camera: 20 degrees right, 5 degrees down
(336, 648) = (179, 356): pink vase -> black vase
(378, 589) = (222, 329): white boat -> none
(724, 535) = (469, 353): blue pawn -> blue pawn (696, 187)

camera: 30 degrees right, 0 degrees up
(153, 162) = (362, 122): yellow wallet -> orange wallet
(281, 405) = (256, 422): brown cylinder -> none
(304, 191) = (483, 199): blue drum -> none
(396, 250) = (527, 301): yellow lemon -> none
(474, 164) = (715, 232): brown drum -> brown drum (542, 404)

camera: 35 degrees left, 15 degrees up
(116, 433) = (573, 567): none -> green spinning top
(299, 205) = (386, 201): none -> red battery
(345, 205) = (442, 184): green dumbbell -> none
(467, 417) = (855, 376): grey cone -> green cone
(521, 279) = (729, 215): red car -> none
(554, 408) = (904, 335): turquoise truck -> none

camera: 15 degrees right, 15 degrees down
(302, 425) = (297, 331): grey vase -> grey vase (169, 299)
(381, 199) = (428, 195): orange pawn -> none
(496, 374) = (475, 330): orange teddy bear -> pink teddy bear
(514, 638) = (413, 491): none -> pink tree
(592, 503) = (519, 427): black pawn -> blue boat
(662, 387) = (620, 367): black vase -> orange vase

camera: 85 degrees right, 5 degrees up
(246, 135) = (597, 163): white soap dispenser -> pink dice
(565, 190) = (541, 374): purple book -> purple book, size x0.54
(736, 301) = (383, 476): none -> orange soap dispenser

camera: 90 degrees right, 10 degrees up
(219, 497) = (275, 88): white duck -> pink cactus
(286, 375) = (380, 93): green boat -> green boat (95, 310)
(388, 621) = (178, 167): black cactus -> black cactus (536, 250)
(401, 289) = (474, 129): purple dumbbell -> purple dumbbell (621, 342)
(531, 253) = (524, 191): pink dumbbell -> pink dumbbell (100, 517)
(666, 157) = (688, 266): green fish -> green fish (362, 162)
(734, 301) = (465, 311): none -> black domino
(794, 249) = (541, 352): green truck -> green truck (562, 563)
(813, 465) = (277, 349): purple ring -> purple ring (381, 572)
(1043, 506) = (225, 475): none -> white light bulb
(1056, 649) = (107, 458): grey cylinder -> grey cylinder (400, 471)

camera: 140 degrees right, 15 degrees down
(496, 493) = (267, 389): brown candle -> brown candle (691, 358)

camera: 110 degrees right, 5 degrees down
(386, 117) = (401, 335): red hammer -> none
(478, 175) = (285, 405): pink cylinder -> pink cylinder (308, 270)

────────────────

Everything above from the line with "(736, 301) = (383, 476): none" to the line with "(666, 157) = (688, 266): green", both included, must be repeated exactly, and nothing outside that range.

(736, 301) = (383, 476): none -> orange soap dispenser

camera: 90 degrees right, 10 degrees up
(219, 497) = (275, 88): white duck -> pink cactus
(286, 375) = (380, 93): green boat -> green boat (95, 310)
(388, 621) = (178, 167): black cactus -> black cactus (536, 250)
(401, 289) = (474, 129): purple dumbbell -> purple dumbbell (621, 342)
(531, 253) = (524, 191): pink dumbbell -> pink dumbbell (100, 517)
(666, 157) = (688, 266): green fish -> green fish (362, 162)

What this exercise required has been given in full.